◆ Directions for this task: Give the records again in full, exactly as they appear, but without the pictures.

Dataset records:
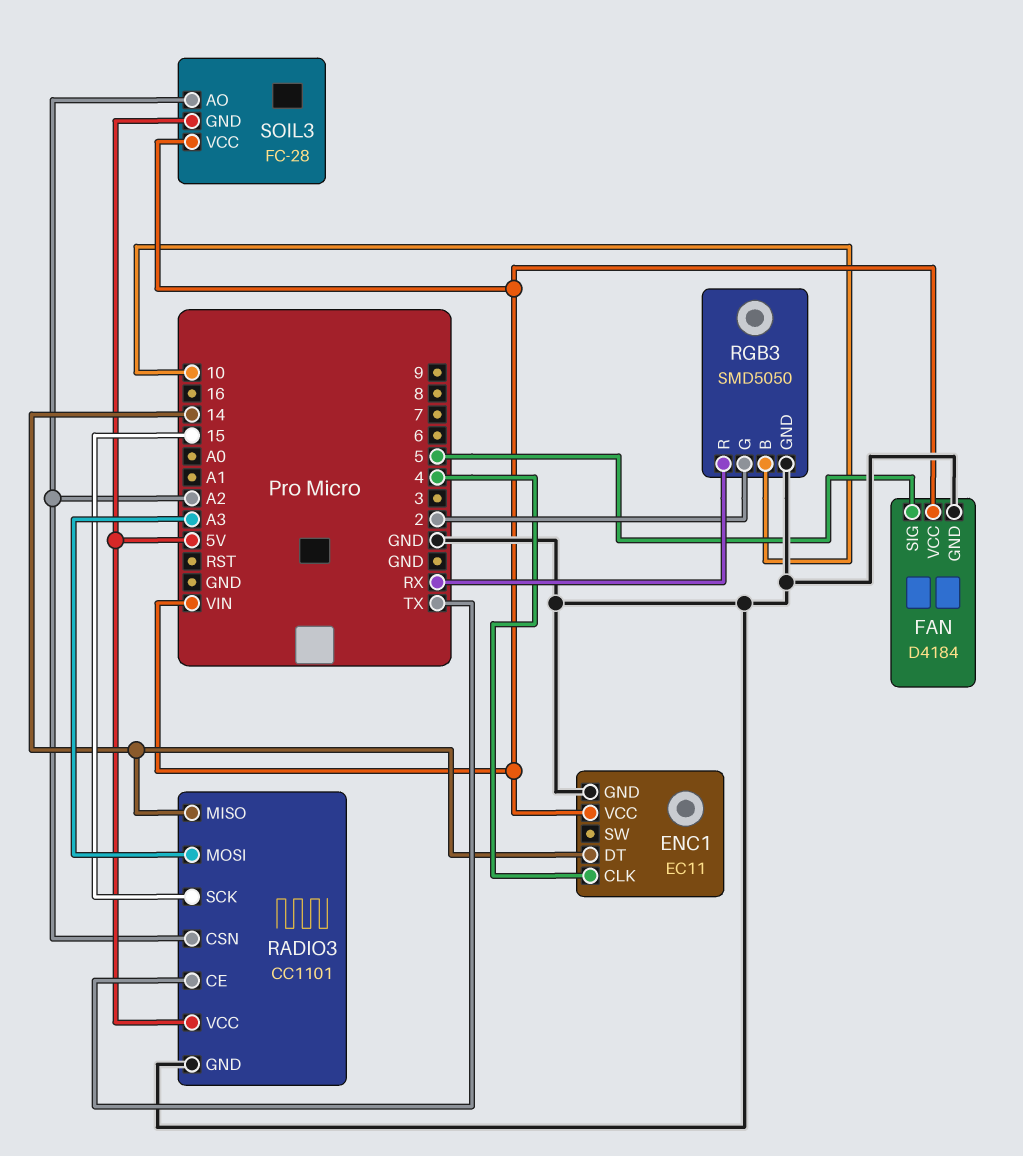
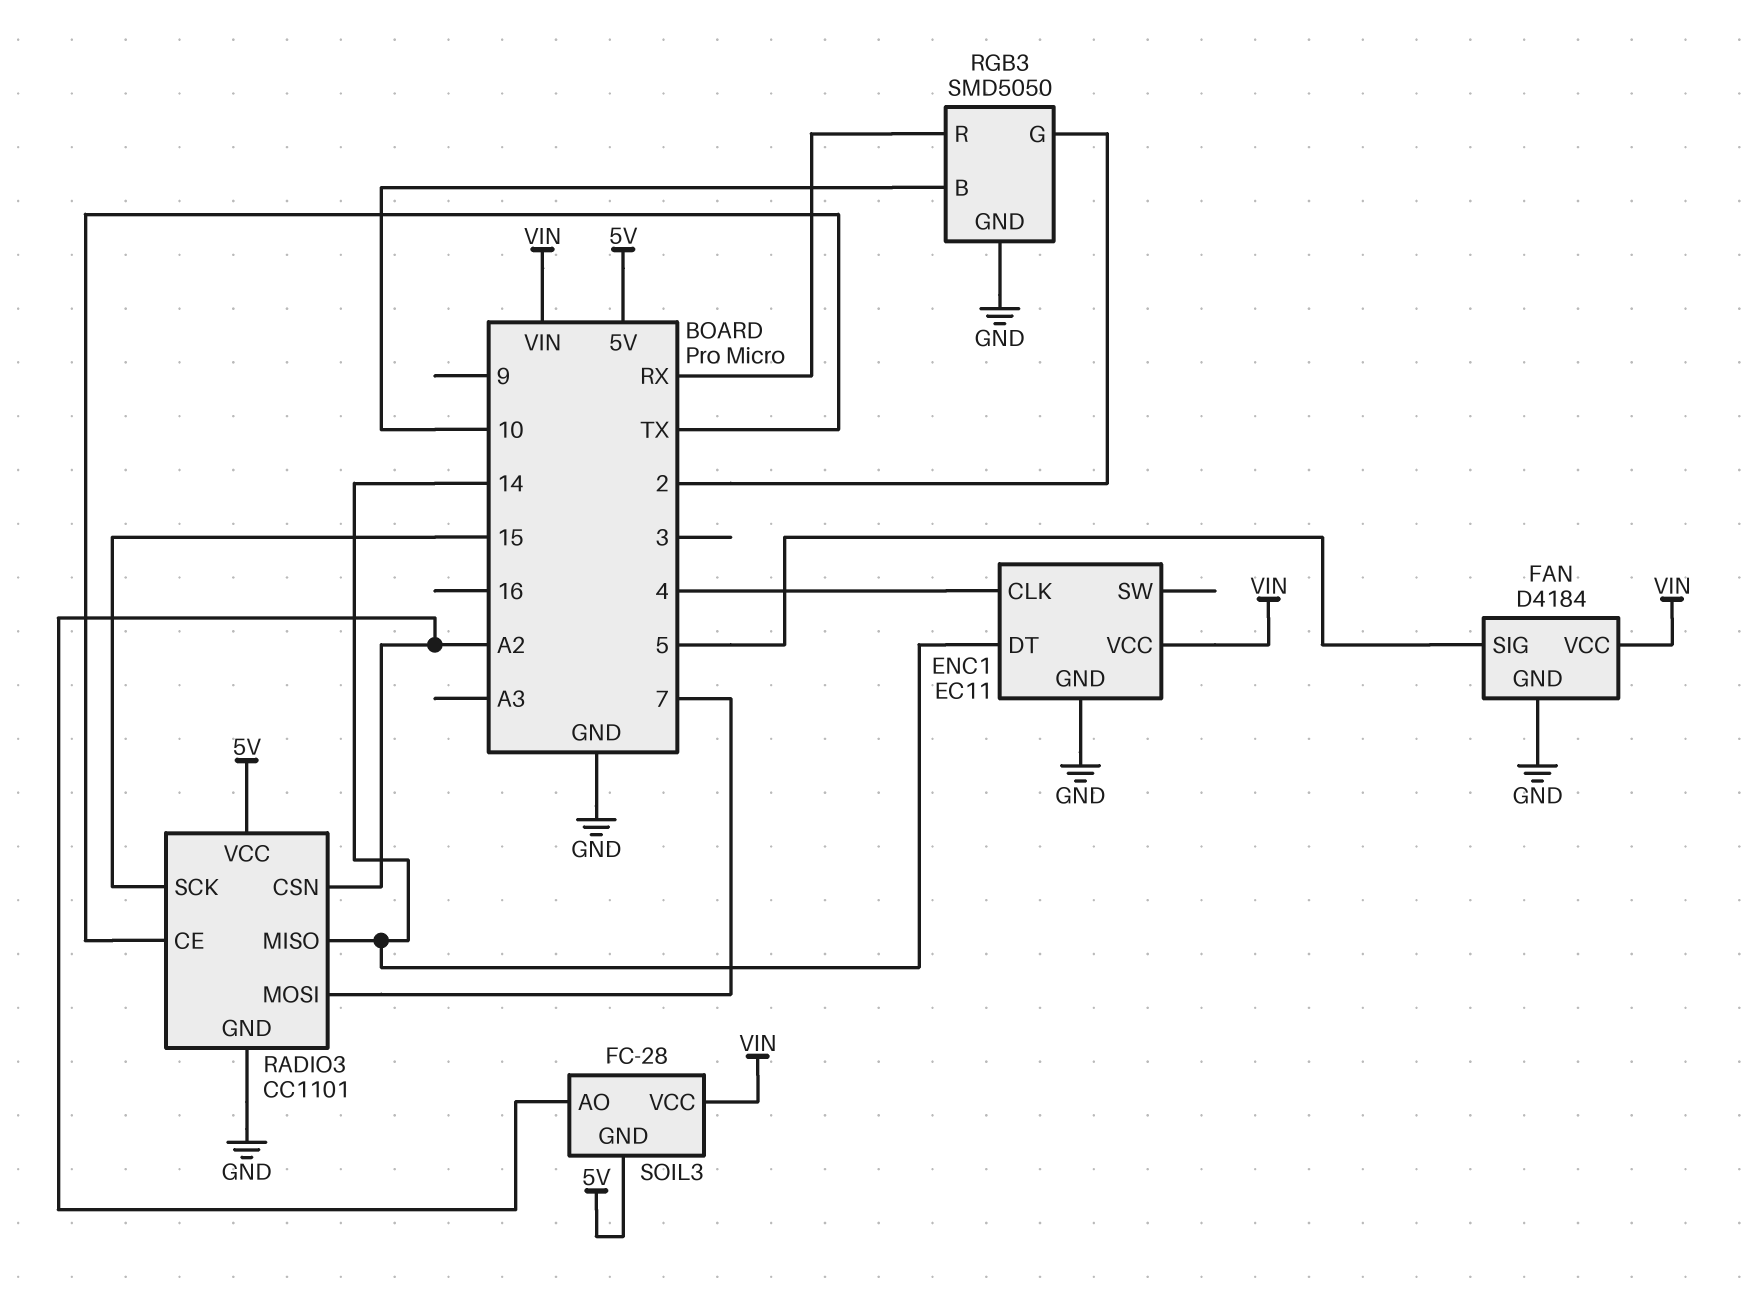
RADIO3 pin MOSI: A3 -> 7

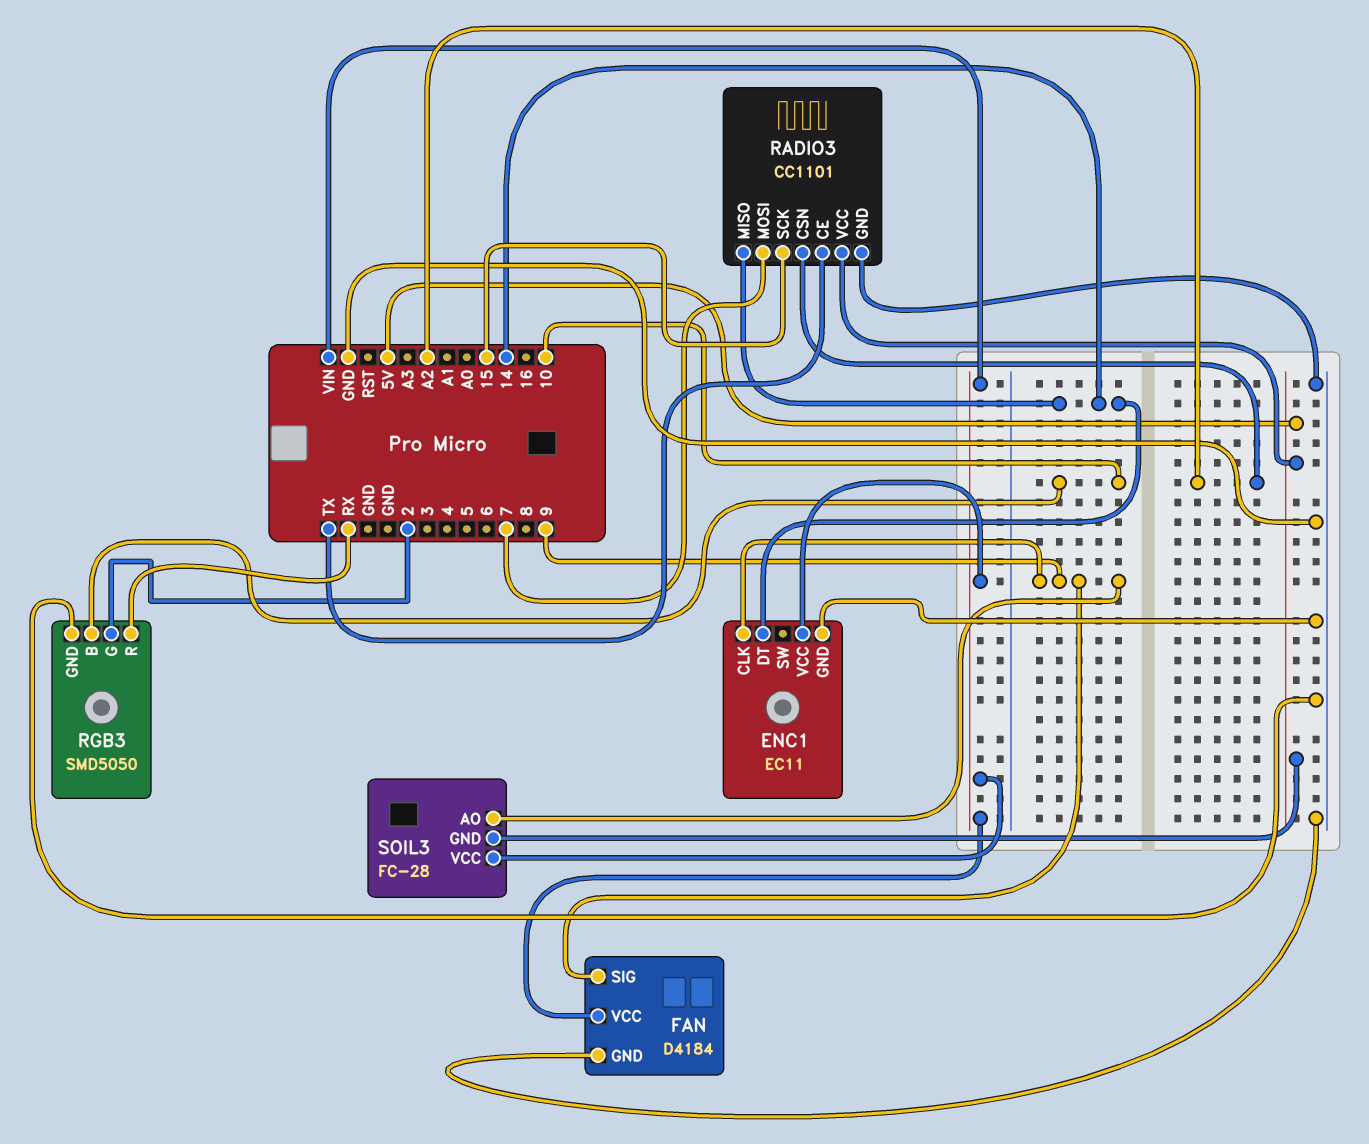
ENC1 pin CLK: 4 -> 9
FAN pin SIG: 5 -> 9
SOIL3 pin AO: A2 -> 9

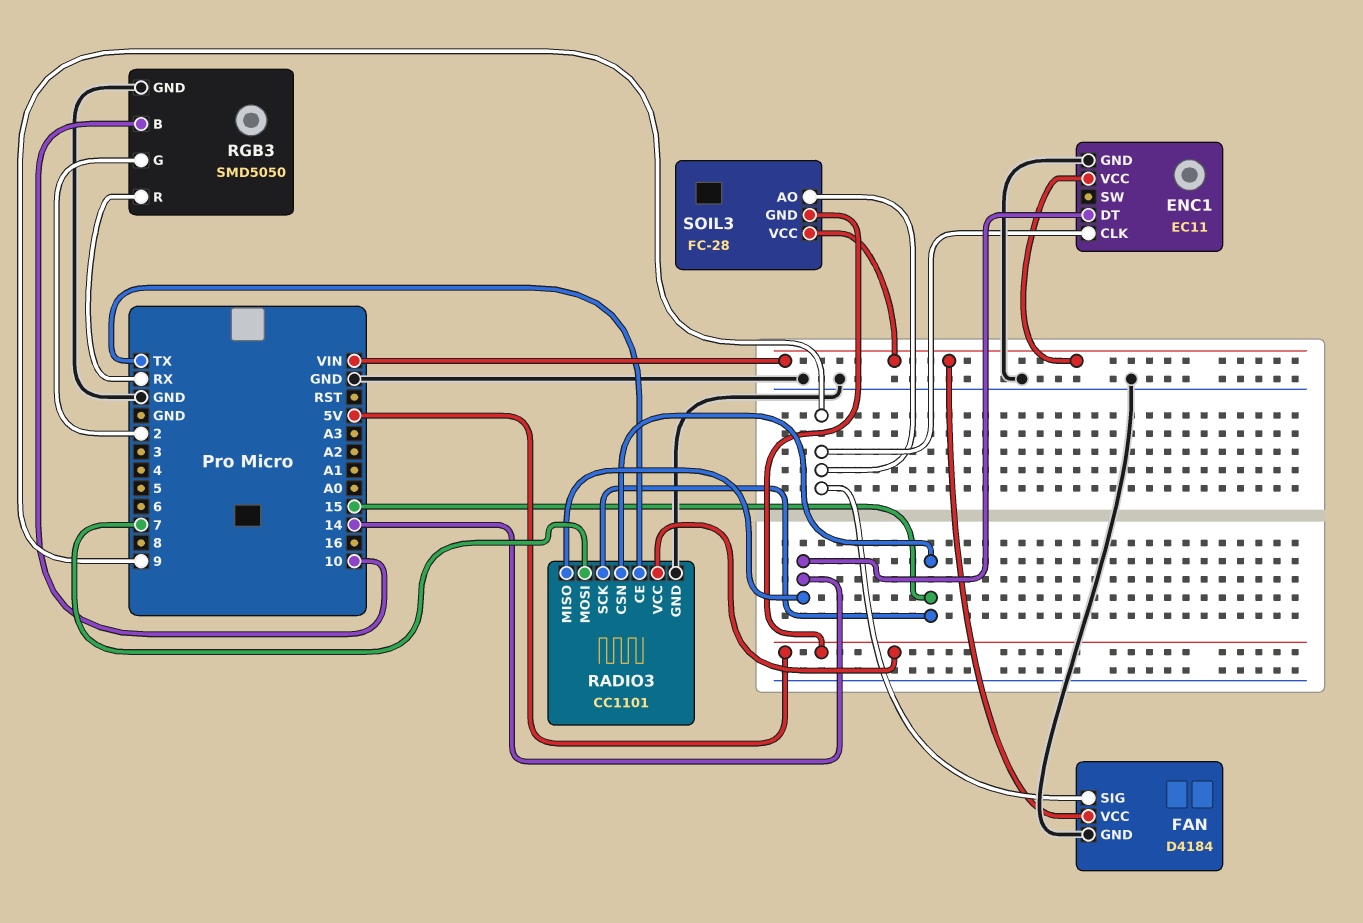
RADIO3 pin CSN: A2 -> 15

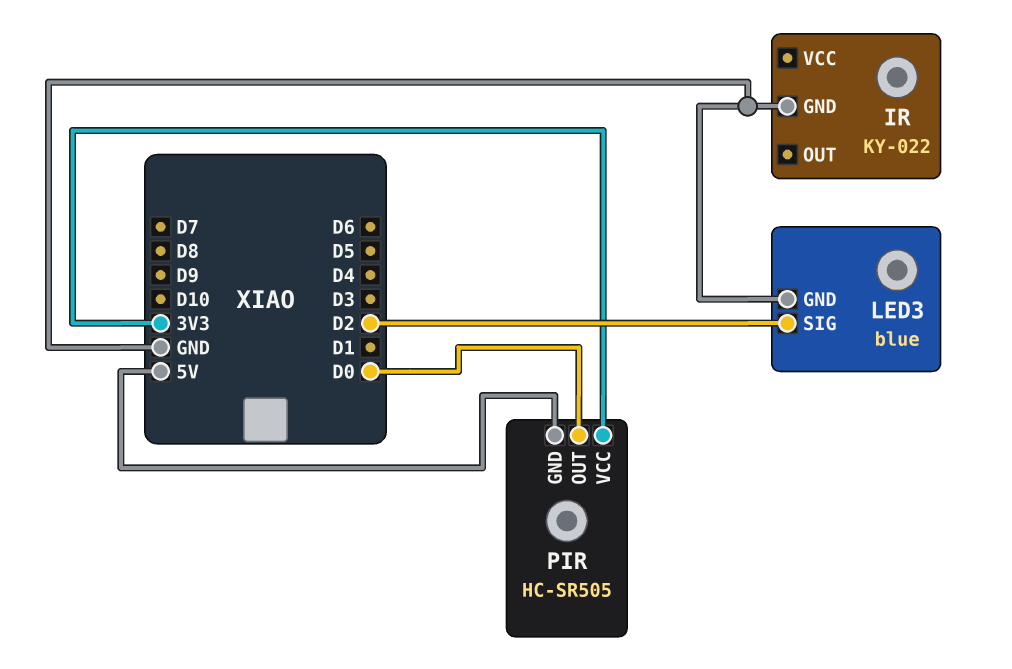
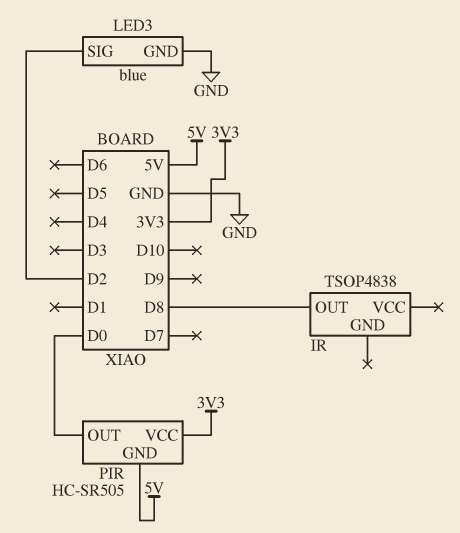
IR: KY-022 -> TSOP4838
IR pin GND: GND -> none
IR pin OUT: none -> D8

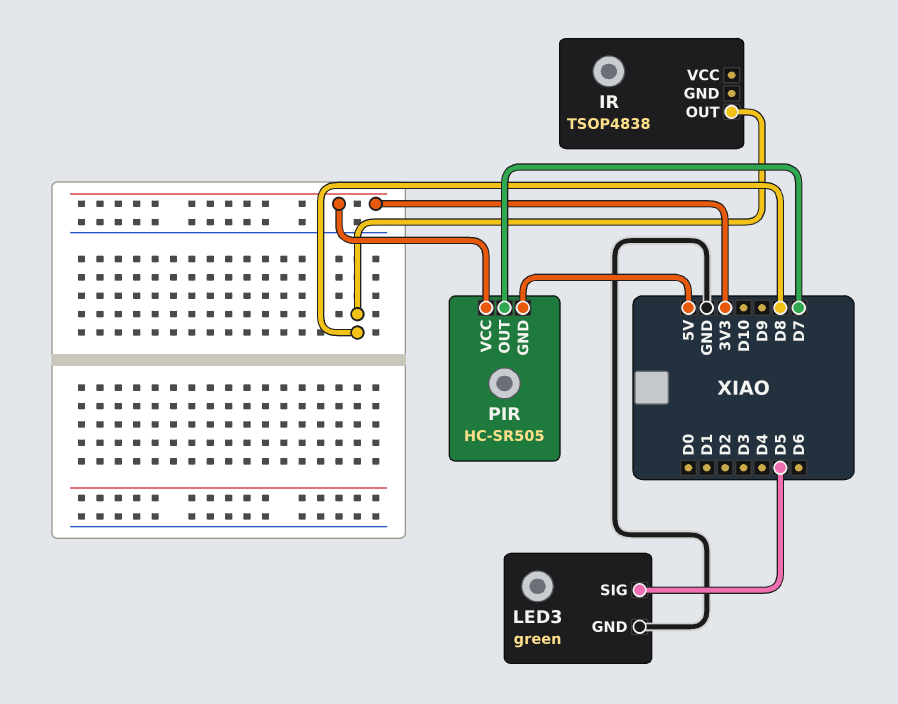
LED3: blue -> green
LED3 pin SIG: D2 -> D5
PIR pin OUT: D0 -> D7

◆ Expected output:
RADIO3 pin MOSI: A3 -> 7

ENC1 pin CLK: 4 -> 9
FAN pin SIG: 5 -> 9
SOIL3 pin AO: A2 -> 9

RADIO3 pin CSN: A2 -> 15

IR: KY-022 -> TSOP4838
IR pin GND: GND -> none
IR pin OUT: none -> D8

LED3: blue -> green
LED3 pin SIG: D2 -> D5
PIR pin OUT: D0 -> D7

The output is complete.